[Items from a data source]
* * *
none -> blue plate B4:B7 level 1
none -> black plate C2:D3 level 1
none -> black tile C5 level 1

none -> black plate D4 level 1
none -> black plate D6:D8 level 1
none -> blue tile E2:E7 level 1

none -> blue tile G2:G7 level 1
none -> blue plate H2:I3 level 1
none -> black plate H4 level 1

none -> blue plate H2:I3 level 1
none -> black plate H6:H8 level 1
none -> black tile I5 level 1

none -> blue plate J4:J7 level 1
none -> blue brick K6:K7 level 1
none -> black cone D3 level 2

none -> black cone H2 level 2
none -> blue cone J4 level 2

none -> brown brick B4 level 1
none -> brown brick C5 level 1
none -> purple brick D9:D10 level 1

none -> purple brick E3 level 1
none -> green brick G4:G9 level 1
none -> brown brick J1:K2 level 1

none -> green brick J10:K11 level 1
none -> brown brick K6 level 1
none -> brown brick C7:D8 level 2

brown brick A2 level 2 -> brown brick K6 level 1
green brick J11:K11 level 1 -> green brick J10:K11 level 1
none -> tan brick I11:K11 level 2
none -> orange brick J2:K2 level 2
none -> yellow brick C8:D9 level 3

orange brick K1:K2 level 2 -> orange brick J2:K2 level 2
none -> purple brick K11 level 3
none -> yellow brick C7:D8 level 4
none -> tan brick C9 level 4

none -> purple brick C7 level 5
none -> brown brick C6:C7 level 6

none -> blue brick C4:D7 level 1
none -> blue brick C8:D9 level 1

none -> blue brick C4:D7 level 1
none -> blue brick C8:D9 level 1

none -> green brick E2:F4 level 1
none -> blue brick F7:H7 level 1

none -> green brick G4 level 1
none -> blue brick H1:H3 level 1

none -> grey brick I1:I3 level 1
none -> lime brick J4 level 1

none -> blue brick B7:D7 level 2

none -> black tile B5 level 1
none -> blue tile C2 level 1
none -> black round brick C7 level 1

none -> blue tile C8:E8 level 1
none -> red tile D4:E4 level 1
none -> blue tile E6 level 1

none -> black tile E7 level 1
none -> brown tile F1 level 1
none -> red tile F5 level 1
* * *
WHAT THE TASK ASKS:
Set down, exactly as they appear, the lines above from the first one to the line that holds "none -> brown brick J1:K2 level 1", both included, please, and no others.

WRITTEN SOLUTION:
none -> blue plate B4:B7 level 1
none -> black plate C2:D3 level 1
none -> black tile C5 level 1

none -> black plate D4 level 1
none -> black plate D6:D8 level 1
none -> blue tile E2:E7 level 1

none -> blue tile G2:G7 level 1
none -> blue plate H2:I3 level 1
none -> black plate H4 level 1

none -> blue plate H2:I3 level 1
none -> black plate H6:H8 level 1
none -> black tile I5 level 1

none -> blue plate J4:J7 level 1
none -> blue brick K6:K7 level 1
none -> black cone D3 level 2

none -> black cone H2 level 2
none -> blue cone J4 level 2

none -> brown brick B4 level 1
none -> brown brick C5 level 1
none -> purple brick D9:D10 level 1

none -> purple brick E3 level 1
none -> green brick G4:G9 level 1
none -> brown brick J1:K2 level 1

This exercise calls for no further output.